* [The task]: Word for word, transcribe every line from the one holding "to [395 448]" through the end of the records, but not the pictures.

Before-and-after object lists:
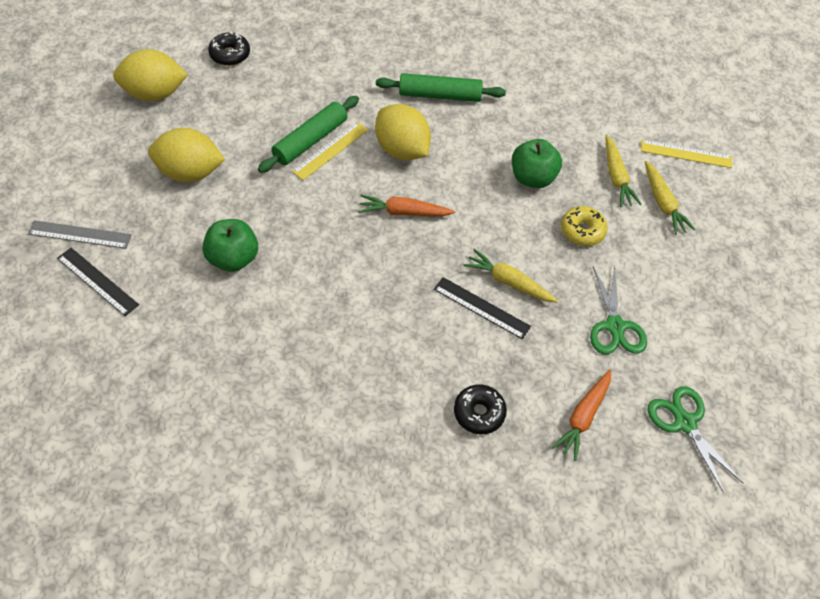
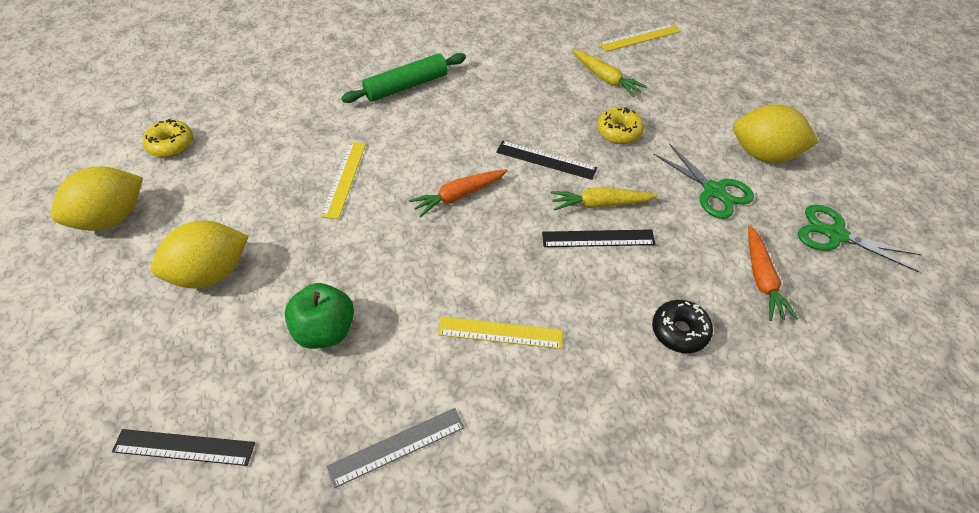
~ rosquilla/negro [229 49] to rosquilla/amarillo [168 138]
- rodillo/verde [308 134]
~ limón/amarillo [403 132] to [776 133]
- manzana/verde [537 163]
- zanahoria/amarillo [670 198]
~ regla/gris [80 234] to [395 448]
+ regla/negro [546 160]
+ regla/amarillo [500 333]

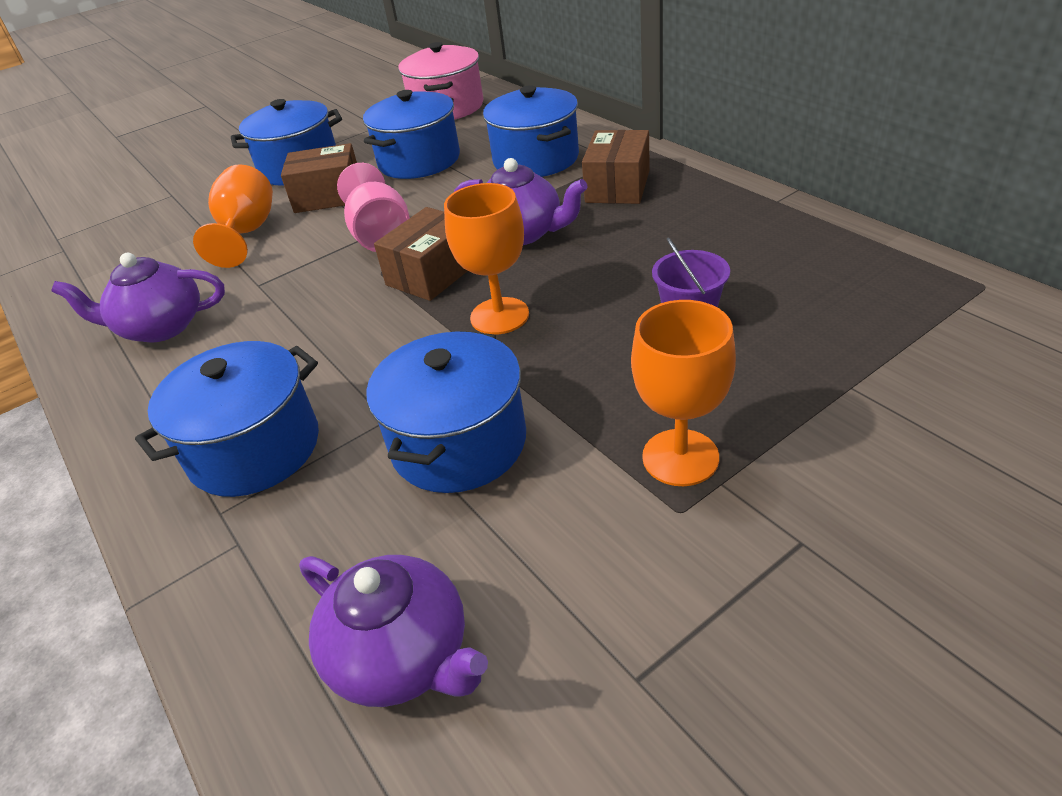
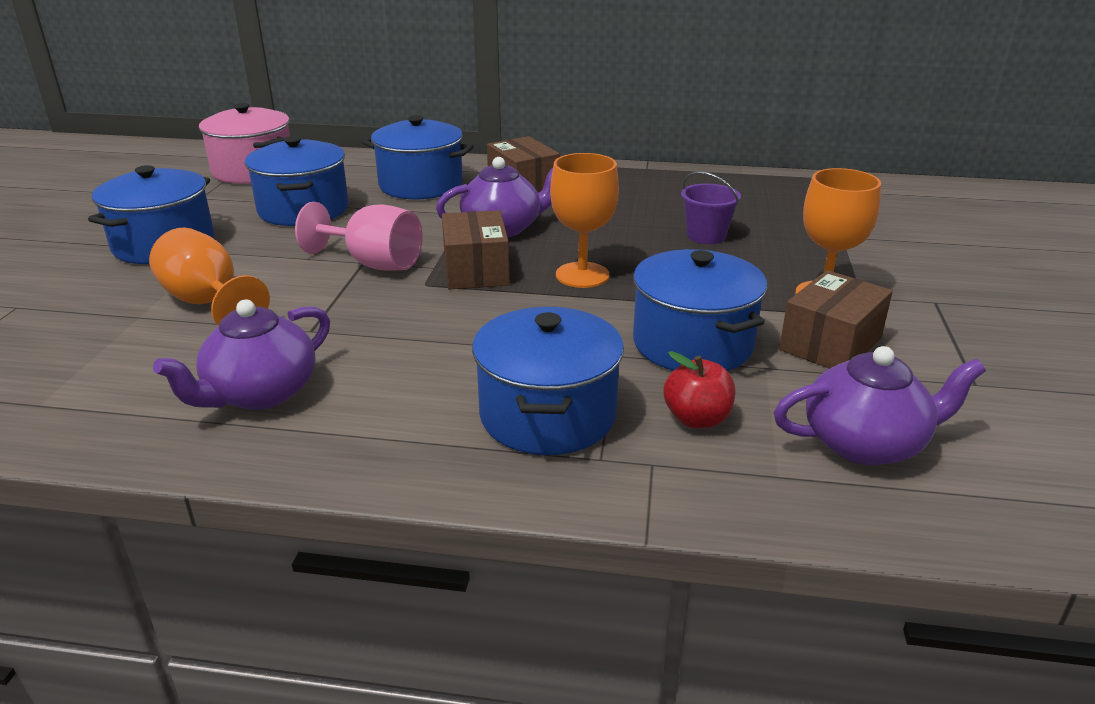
~ caja/marrón [319 178] to [836 319]
+ manzana/rojo [699 389]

* [Your response]:
~ regla/gris [80 234] to [395 448]
+ regla/negro [546 160]
+ regla/amarillo [500 333]

~ caja/marrón [319 178] to [836 319]
+ manzana/rojo [699 389]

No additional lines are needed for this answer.